_Task description:_ Quote all of the data exactly as given. Skip every picture it contains.

_Source material:_
○ ○ ○ ○ ○

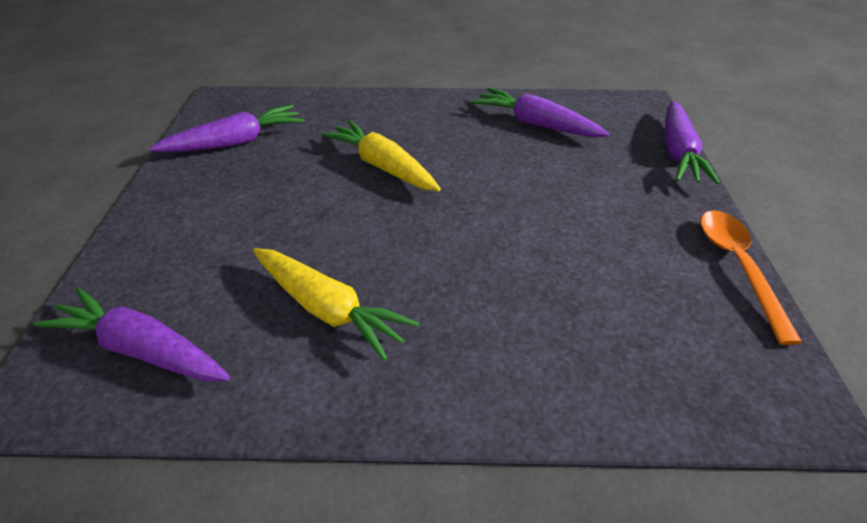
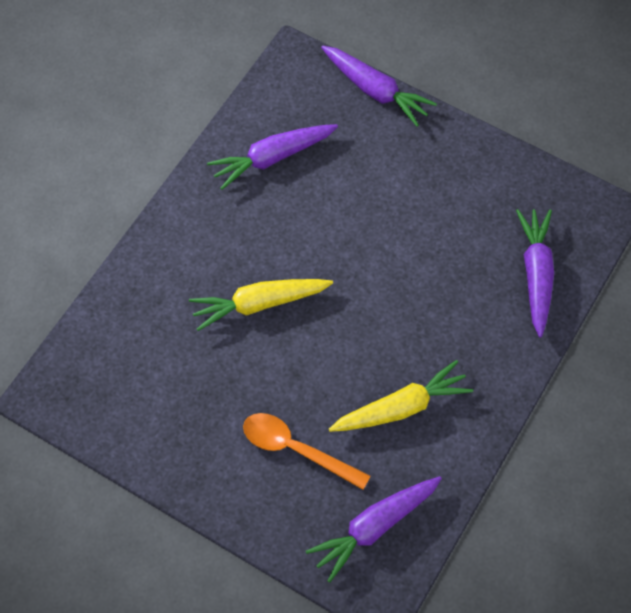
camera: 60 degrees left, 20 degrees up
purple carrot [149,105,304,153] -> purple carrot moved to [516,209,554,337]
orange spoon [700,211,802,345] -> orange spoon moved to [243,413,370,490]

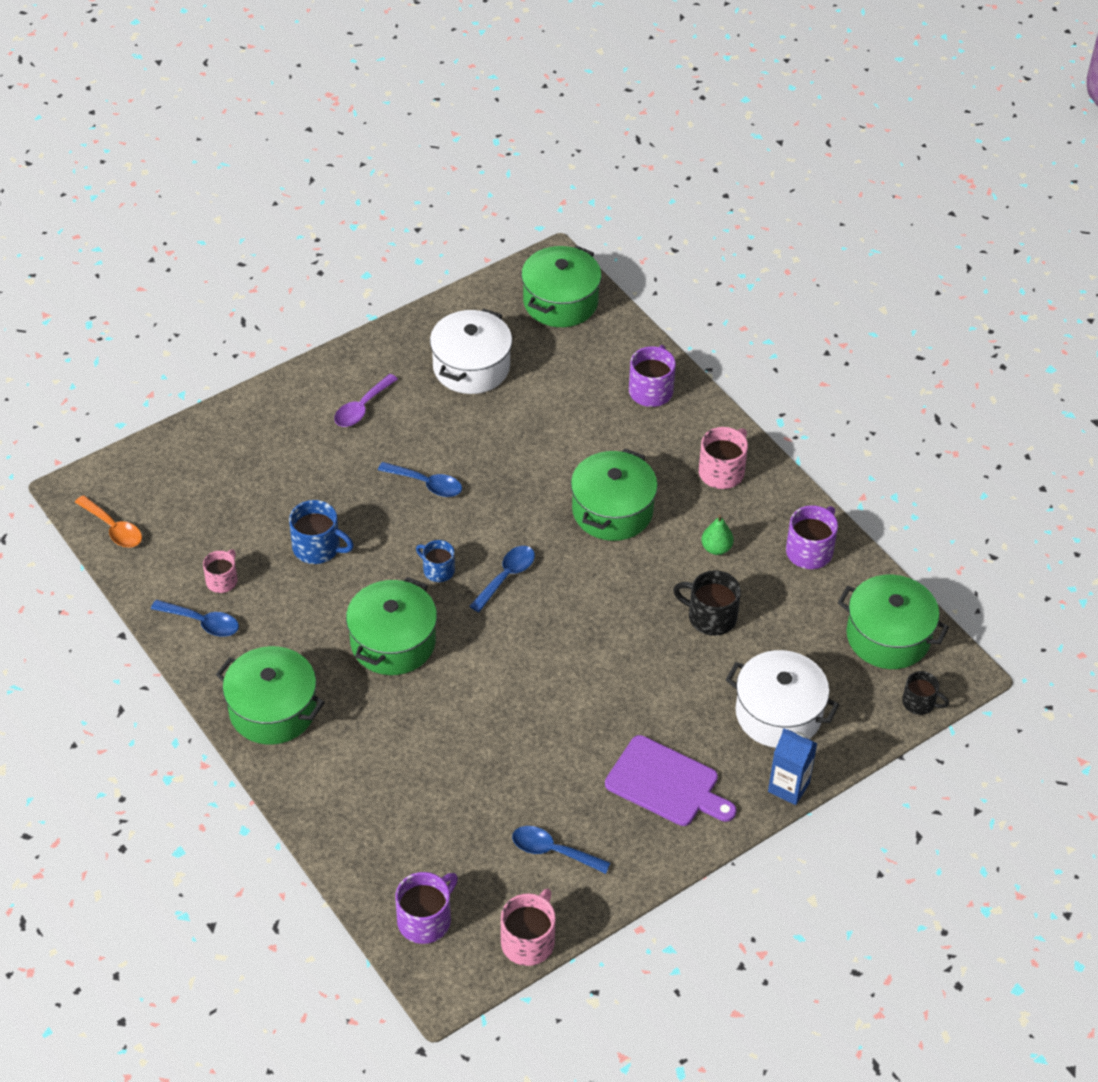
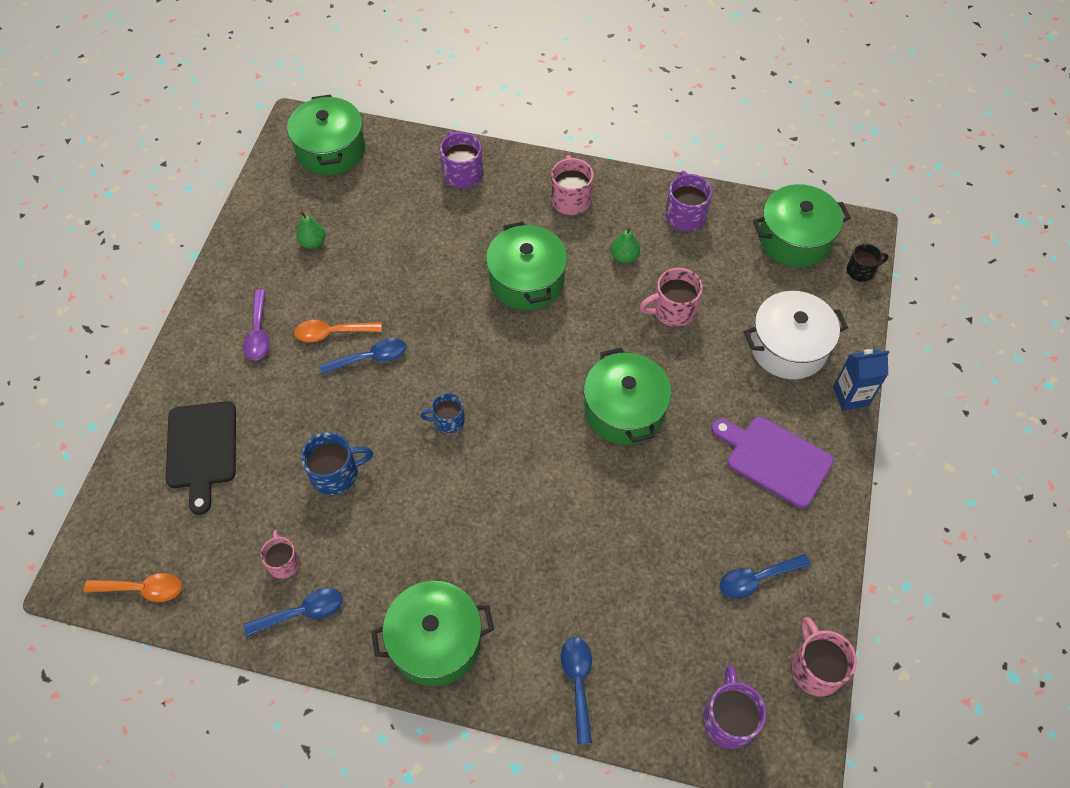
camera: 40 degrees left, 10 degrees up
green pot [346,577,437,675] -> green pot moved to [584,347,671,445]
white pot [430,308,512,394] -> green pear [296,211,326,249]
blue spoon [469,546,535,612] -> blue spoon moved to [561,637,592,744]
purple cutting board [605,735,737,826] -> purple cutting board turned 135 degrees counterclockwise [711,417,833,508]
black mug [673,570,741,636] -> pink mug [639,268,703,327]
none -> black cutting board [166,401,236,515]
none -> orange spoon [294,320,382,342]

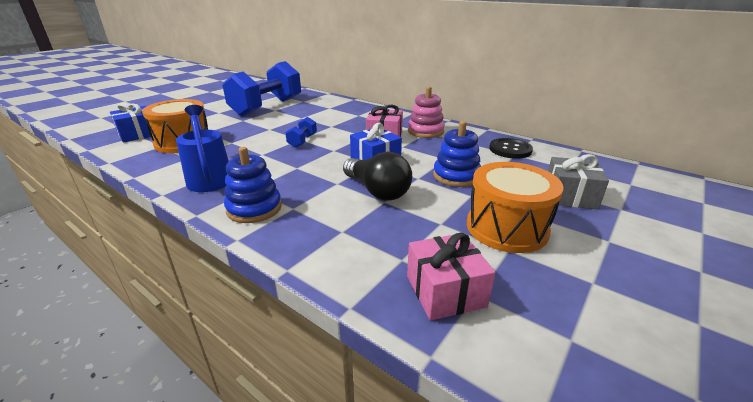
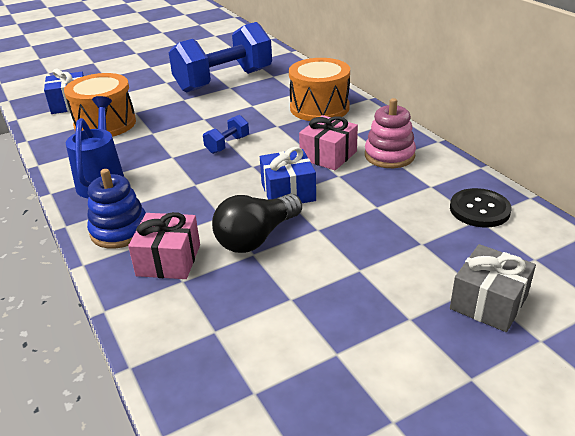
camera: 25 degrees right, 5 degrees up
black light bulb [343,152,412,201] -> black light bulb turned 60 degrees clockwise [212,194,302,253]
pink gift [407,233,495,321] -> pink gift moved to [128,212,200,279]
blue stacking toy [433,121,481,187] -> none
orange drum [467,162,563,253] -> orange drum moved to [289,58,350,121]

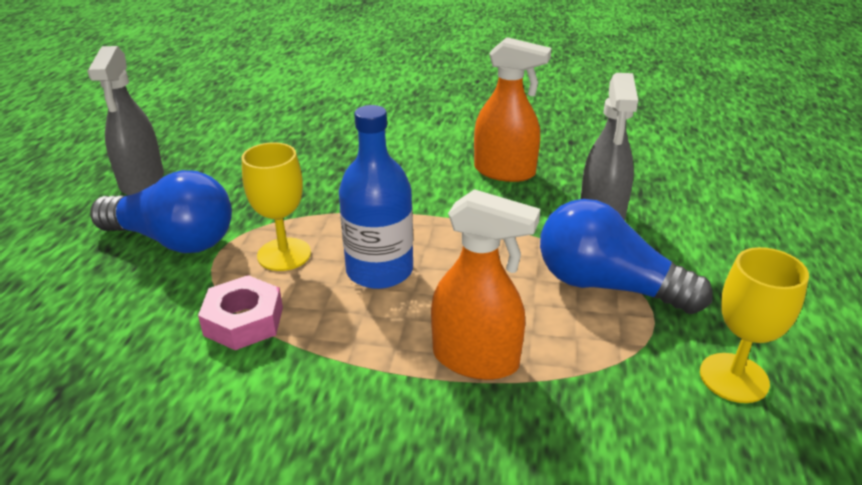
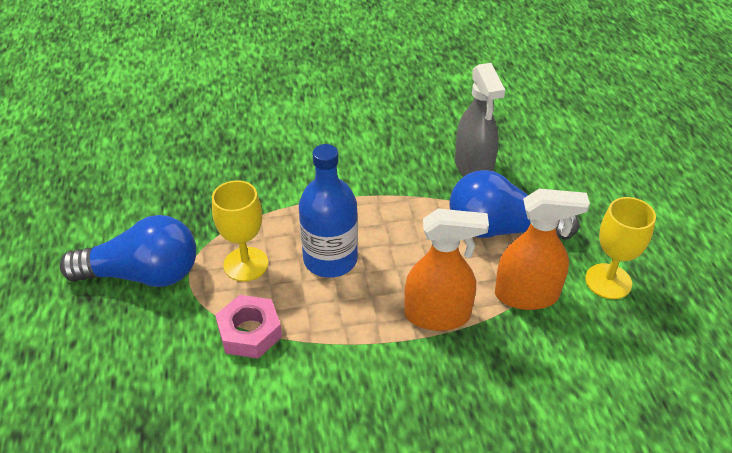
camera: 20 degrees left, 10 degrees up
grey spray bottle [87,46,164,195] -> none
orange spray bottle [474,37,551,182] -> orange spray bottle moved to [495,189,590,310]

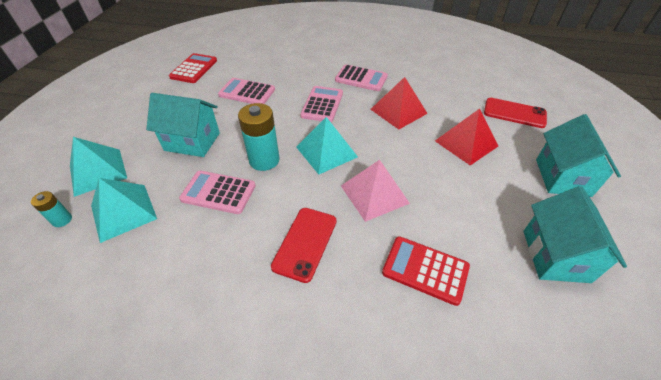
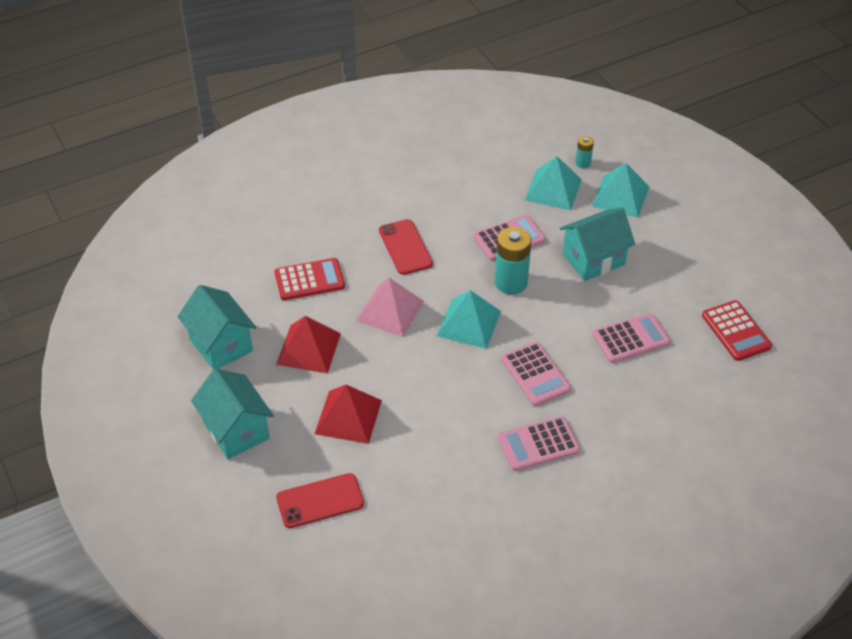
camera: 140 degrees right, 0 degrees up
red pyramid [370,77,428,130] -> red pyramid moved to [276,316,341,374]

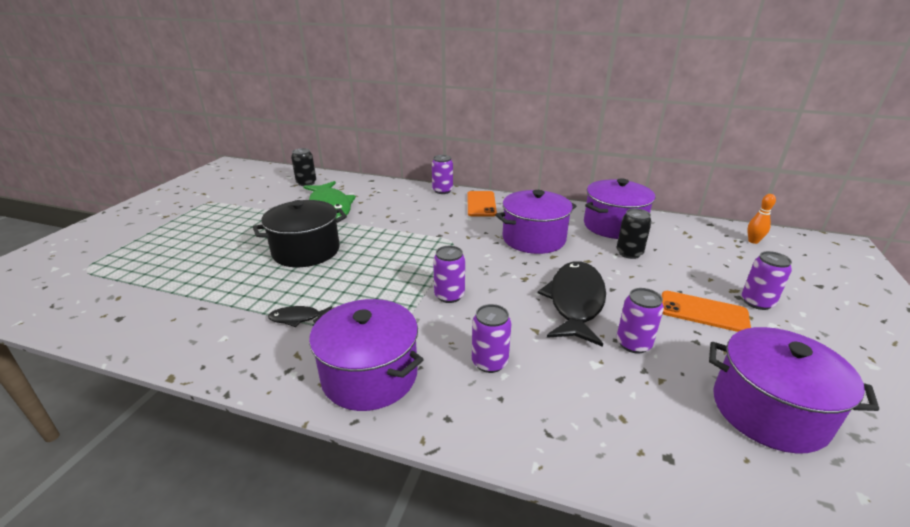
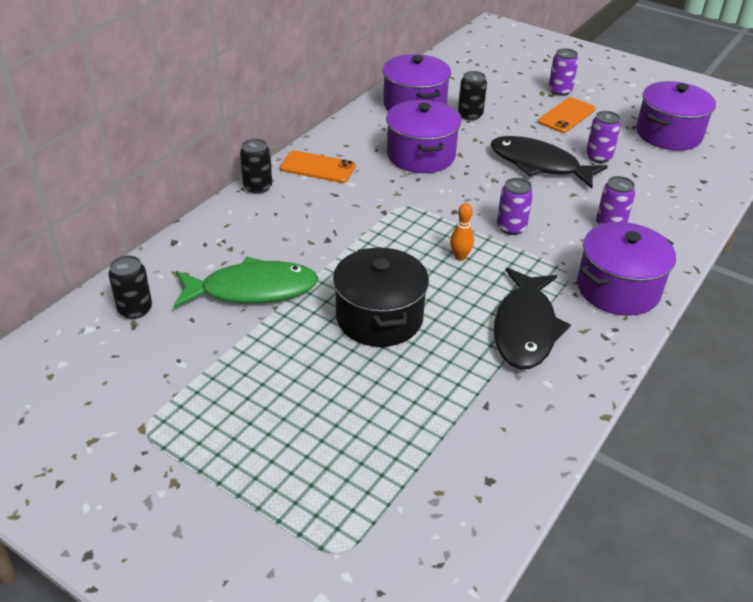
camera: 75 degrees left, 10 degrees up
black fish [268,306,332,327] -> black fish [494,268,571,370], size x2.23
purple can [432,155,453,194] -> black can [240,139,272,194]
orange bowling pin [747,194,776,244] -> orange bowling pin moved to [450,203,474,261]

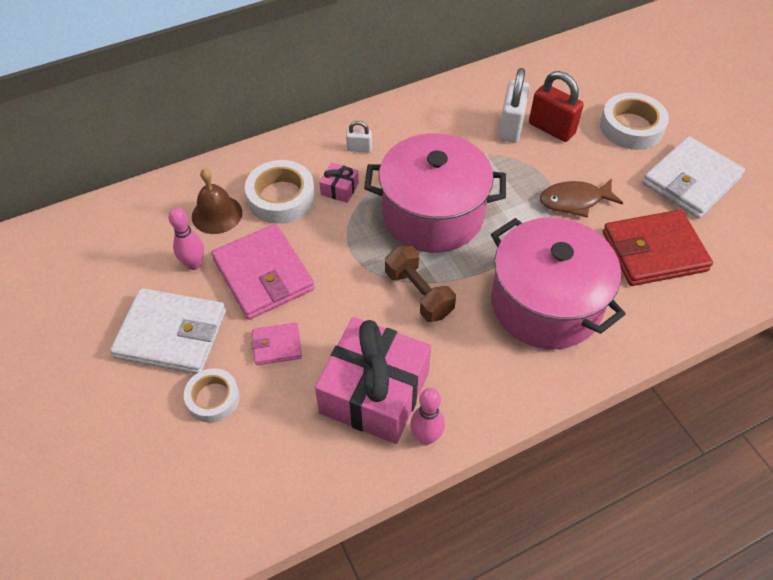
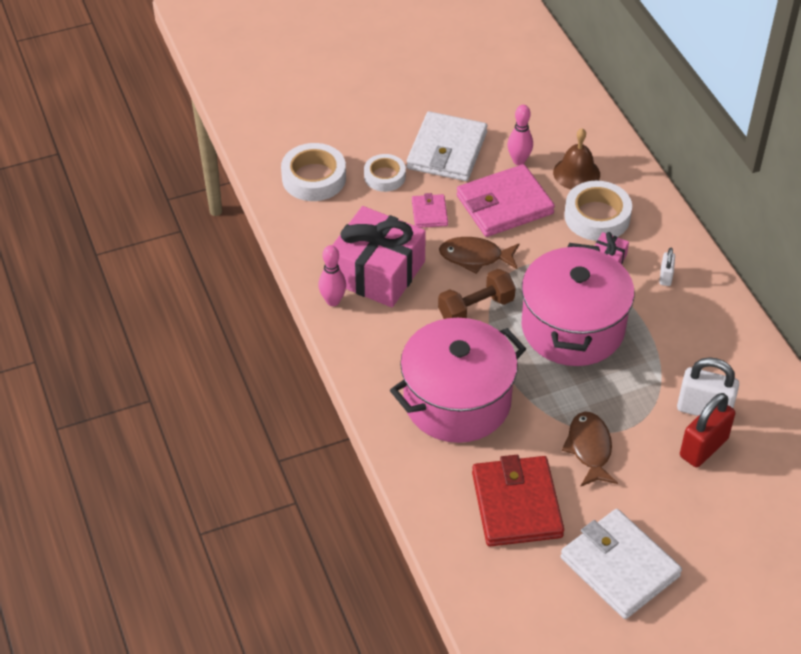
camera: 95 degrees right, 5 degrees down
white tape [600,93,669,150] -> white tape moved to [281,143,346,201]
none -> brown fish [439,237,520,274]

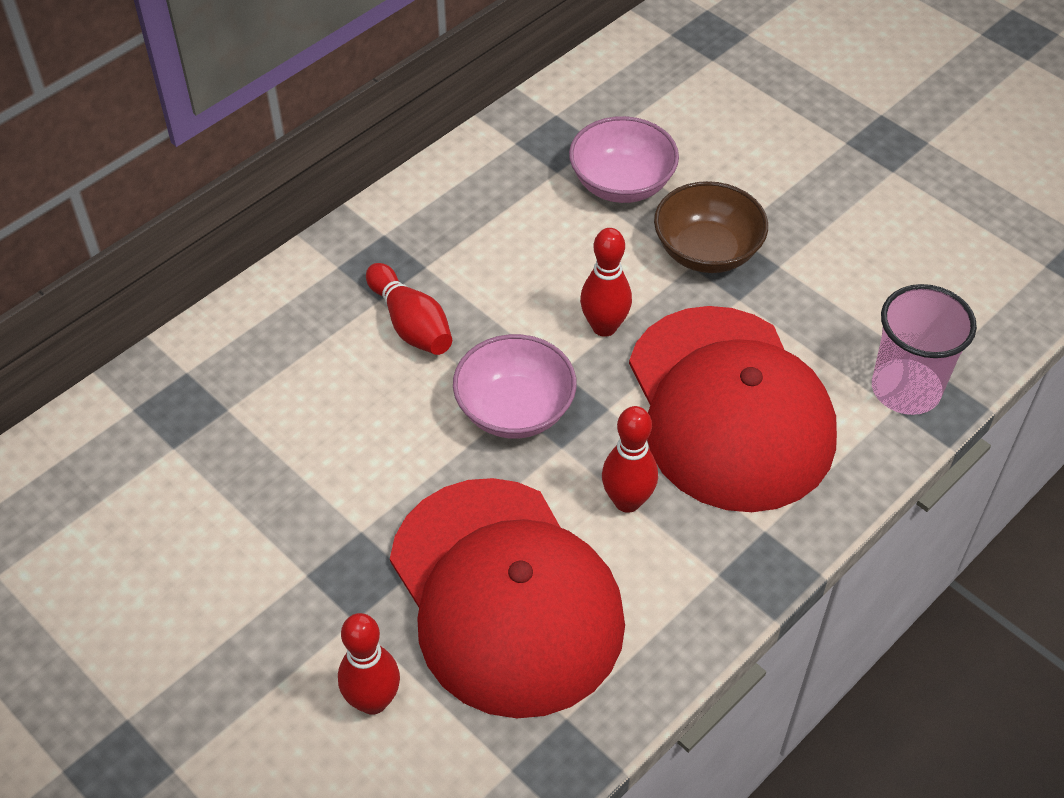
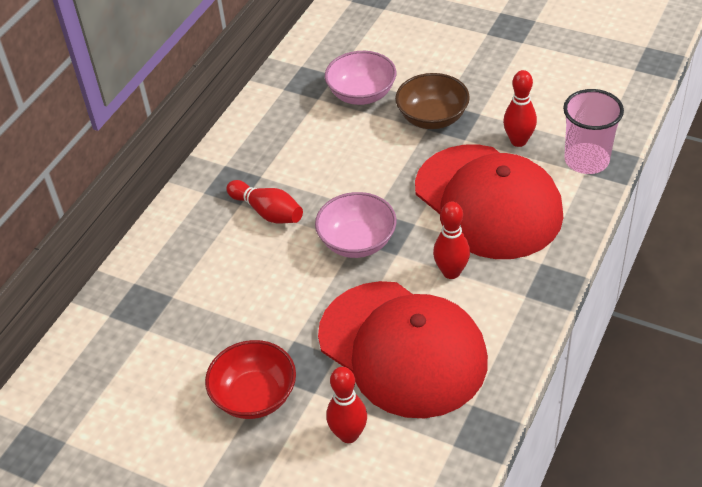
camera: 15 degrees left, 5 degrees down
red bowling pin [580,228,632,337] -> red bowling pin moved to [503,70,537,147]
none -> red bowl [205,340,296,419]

○ ○ ○ ○ ○

_Answer for the task:_
camera: 60 degrees left, 20 degrees up
purple carrot [149,105,304,153] -> purple carrot moved to [516,209,554,337]
orange spoon [700,211,802,345] -> orange spoon moved to [243,413,370,490]

camera: 40 degrees left, 10 degrees up
green pot [346,577,437,675] -> green pot moved to [584,347,671,445]
white pot [430,308,512,394] -> green pear [296,211,326,249]
blue spoon [469,546,535,612] -> blue spoon moved to [561,637,592,744]
purple cutting board [605,735,737,826] -> purple cutting board turned 135 degrees counterclockwise [711,417,833,508]
black mug [673,570,741,636] -> pink mug [639,268,703,327]
none -> black cutting board [166,401,236,515]
none -> orange spoon [294,320,382,342]

camera: 25 degrees right, 5 degrees up
black light bulb [343,152,412,201] -> black light bulb turned 60 degrees clockwise [212,194,302,253]
pink gift [407,233,495,321] -> pink gift moved to [128,212,200,279]
blue stacking toy [433,121,481,187] -> none
orange drum [467,162,563,253] -> orange drum moved to [289,58,350,121]

camera: 20 degrees left, 10 degrees up
grey spray bottle [87,46,164,195] -> none
orange spray bottle [474,37,551,182] -> orange spray bottle moved to [495,189,590,310]

camera: 140 degrees right, 0 degrees up
red pyramid [370,77,428,130] -> red pyramid moved to [276,316,341,374]

camera: 75 degrees left, 10 degrees up
black fish [268,306,332,327] -> black fish [494,268,571,370], size x2.23
purple can [432,155,453,194] -> black can [240,139,272,194]
orange bowling pin [747,194,776,244] -> orange bowling pin moved to [450,203,474,261]

camera: 95 degrees right, 5 degrees down
white tape [600,93,669,150] -> white tape moved to [281,143,346,201]
none -> brown fish [439,237,520,274]

camera: 15 degrees left, 5 degrees down
red bowling pin [580,228,632,337] -> red bowling pin moved to [503,70,537,147]
none -> red bowl [205,340,296,419]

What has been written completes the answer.